# DATASET

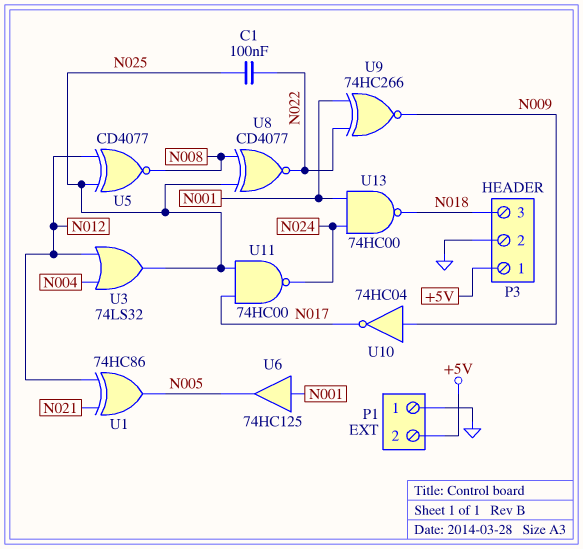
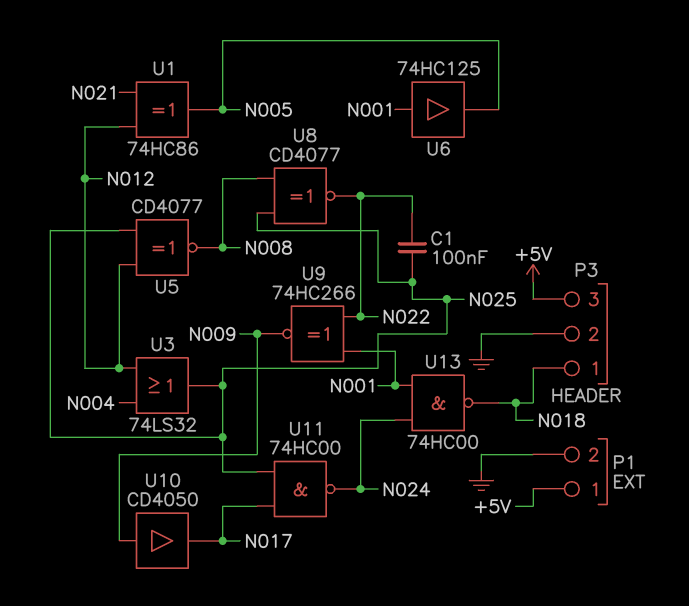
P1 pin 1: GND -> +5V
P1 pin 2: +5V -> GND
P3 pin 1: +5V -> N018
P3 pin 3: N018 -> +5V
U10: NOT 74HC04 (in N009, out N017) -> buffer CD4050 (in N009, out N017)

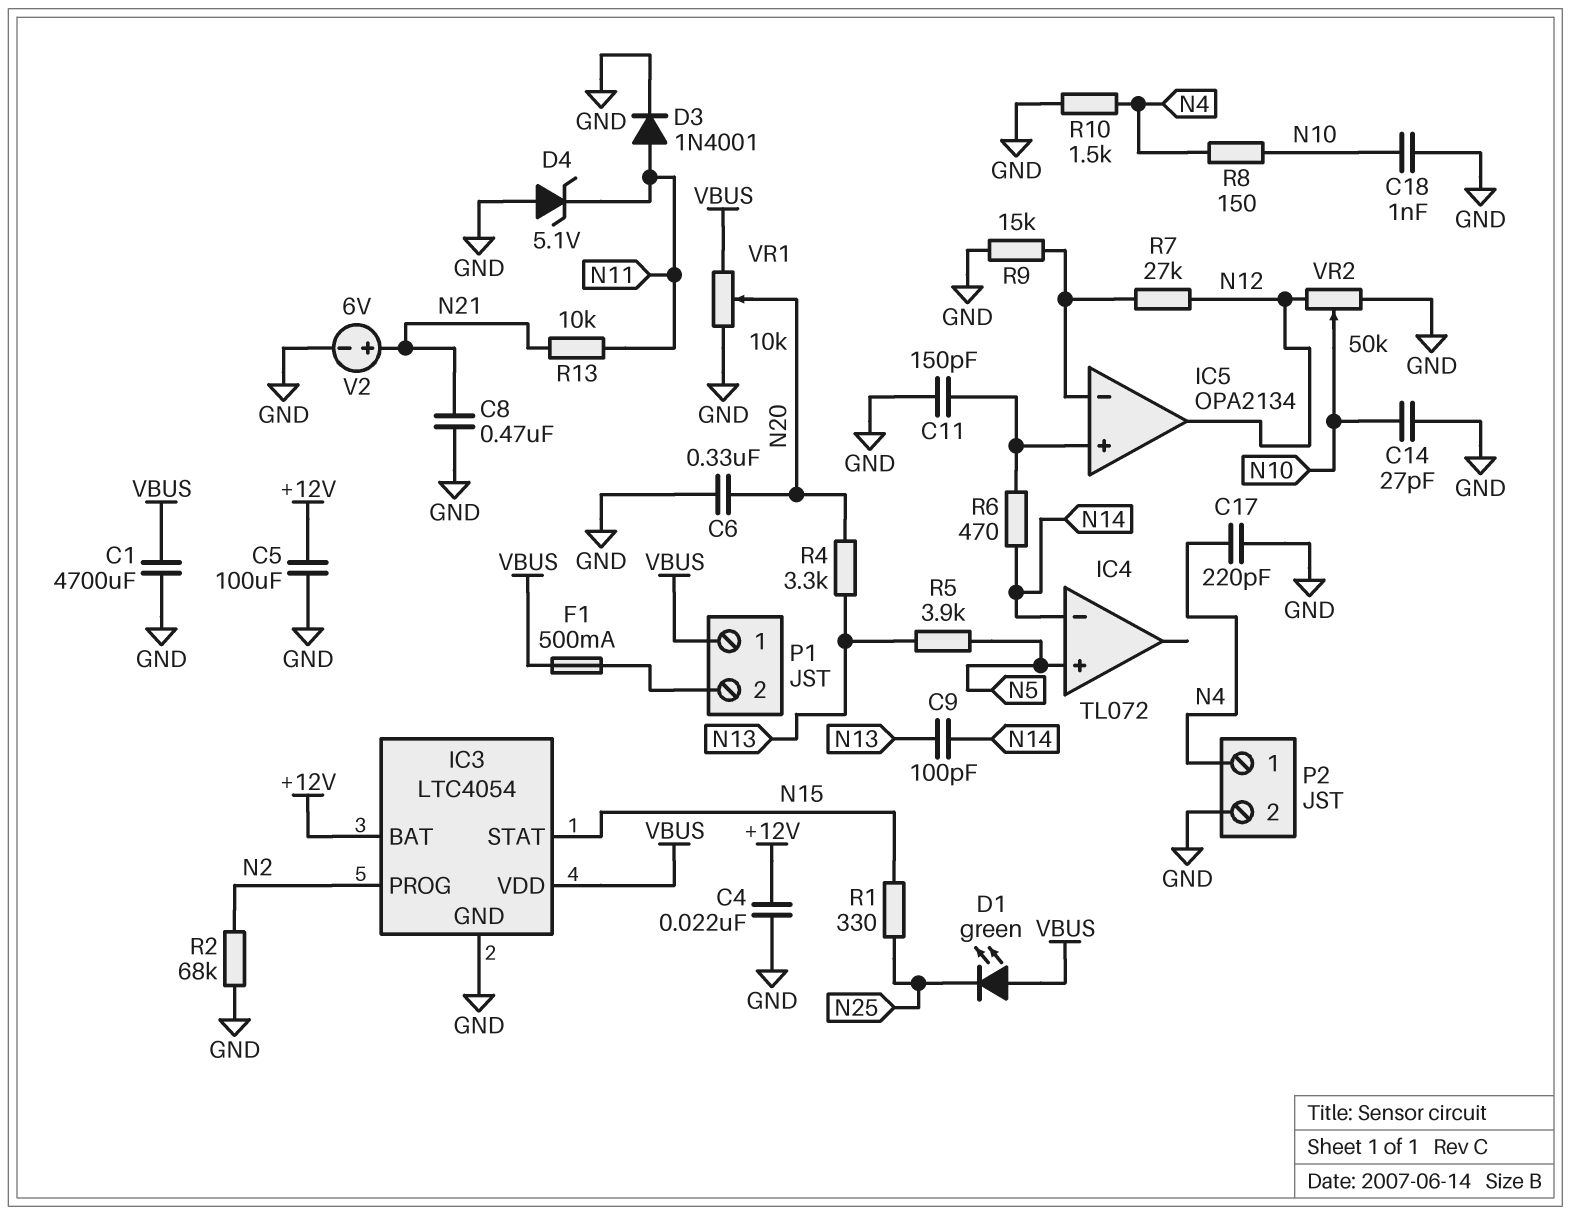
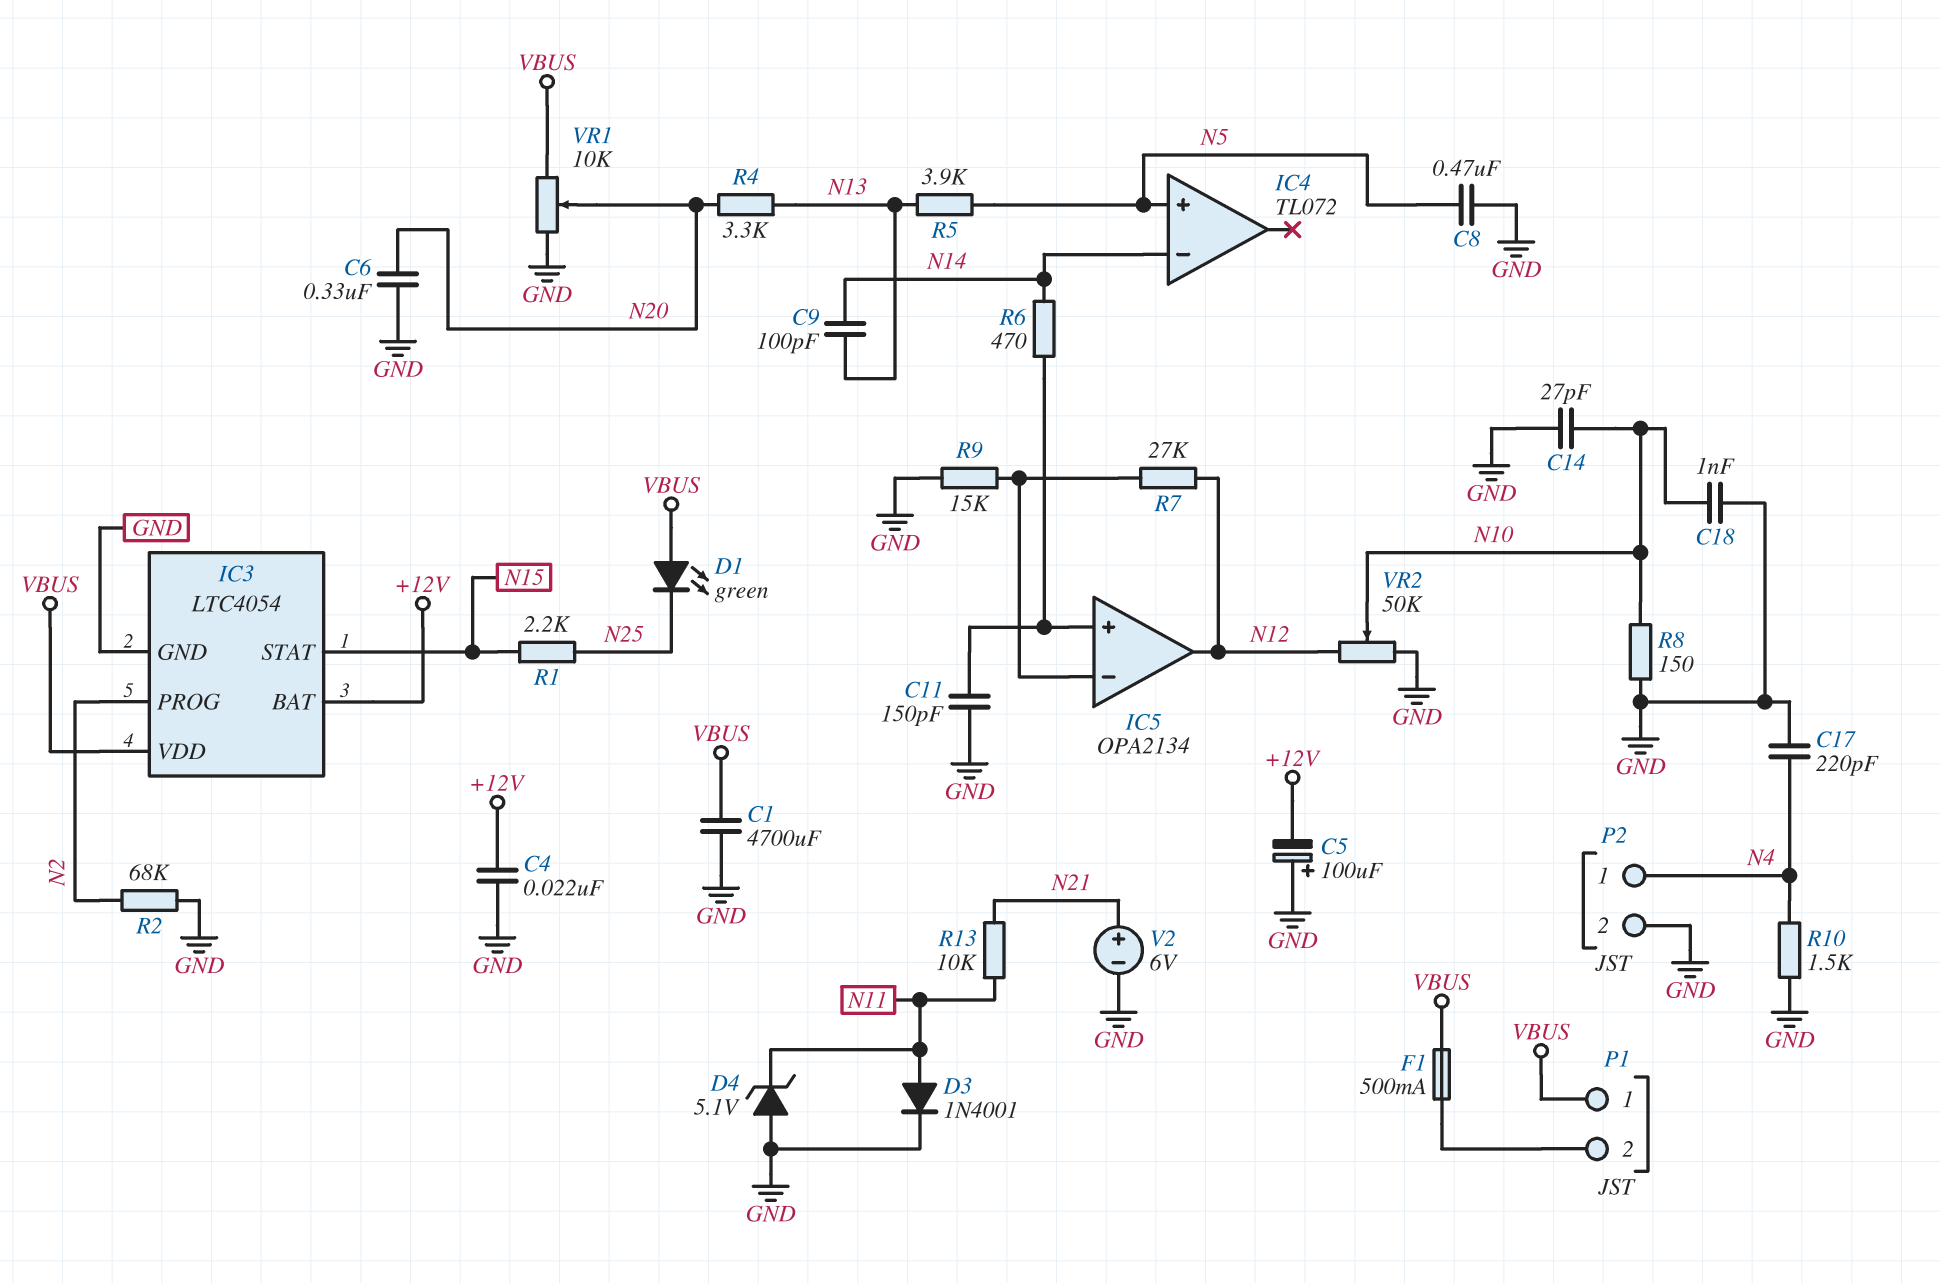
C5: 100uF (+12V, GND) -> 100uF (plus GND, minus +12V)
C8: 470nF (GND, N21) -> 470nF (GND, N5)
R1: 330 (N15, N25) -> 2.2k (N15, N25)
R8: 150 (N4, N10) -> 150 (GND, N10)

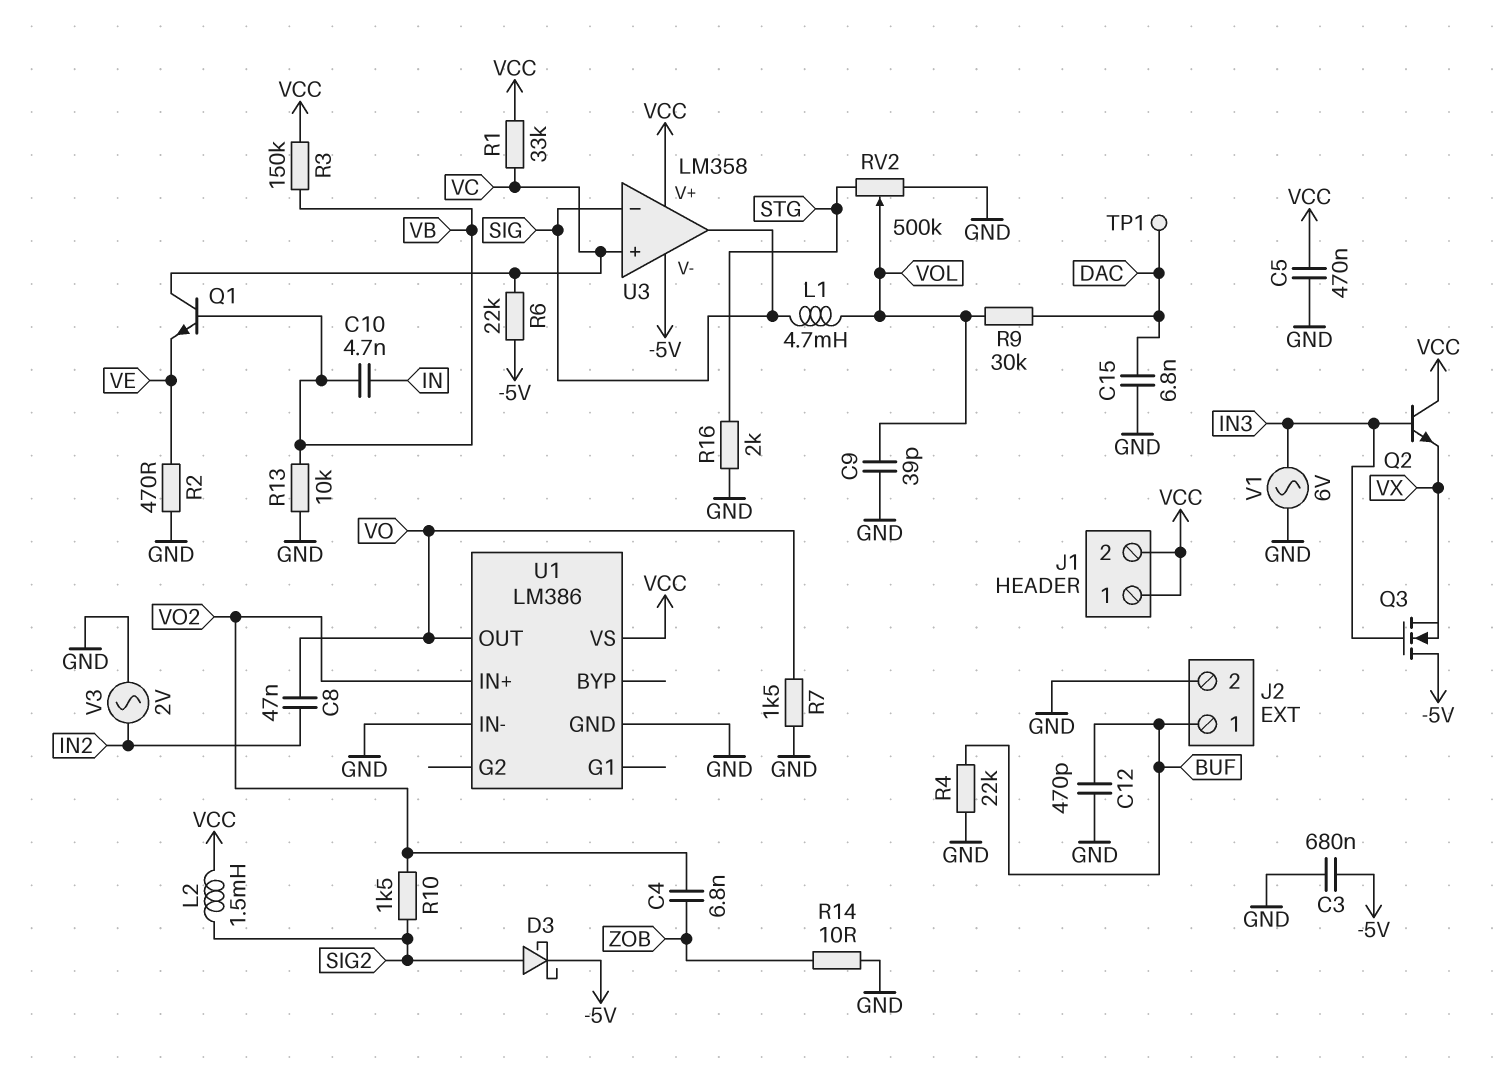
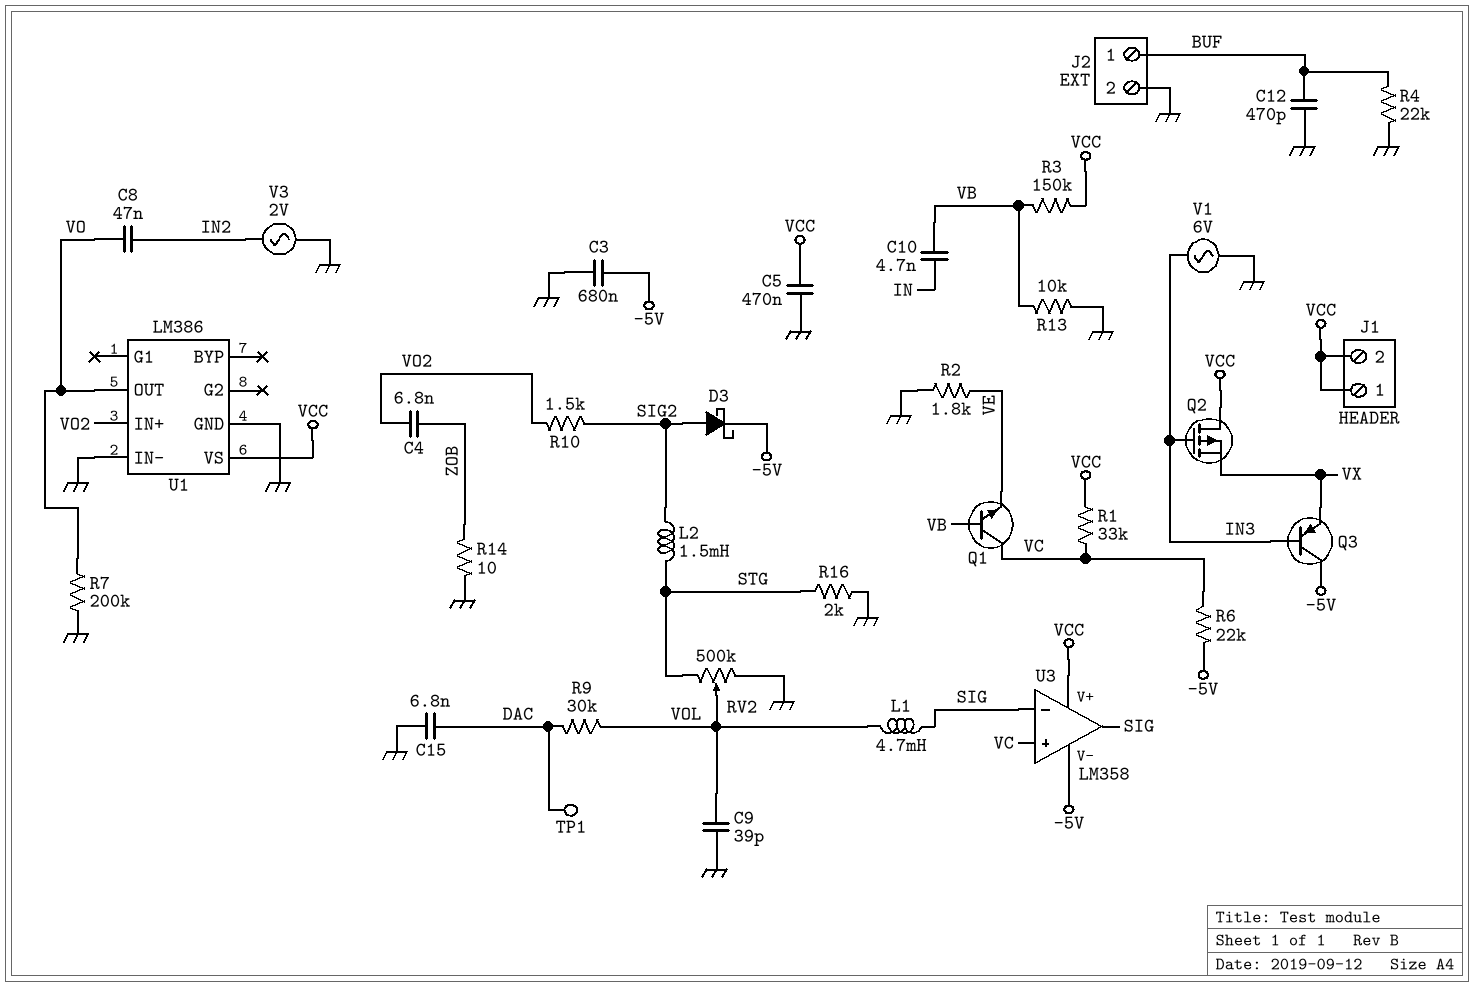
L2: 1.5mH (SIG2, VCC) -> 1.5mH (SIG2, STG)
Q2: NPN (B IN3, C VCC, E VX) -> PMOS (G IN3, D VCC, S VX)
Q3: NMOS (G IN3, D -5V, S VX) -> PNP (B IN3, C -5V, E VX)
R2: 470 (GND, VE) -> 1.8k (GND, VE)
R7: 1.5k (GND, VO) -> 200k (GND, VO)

# EXERCISE INSTRUCTIONS
All lines from the one containing "Q3: NMOS (G" through the end of the listing above are to be restated word for word, and no others.

# REPLY
Q3: NMOS (G IN3, D -5V, S VX) -> PNP (B IN3, C -5V, E VX)
R2: 470 (GND, VE) -> 1.8k (GND, VE)
R7: 1.5k (GND, VO) -> 200k (GND, VO)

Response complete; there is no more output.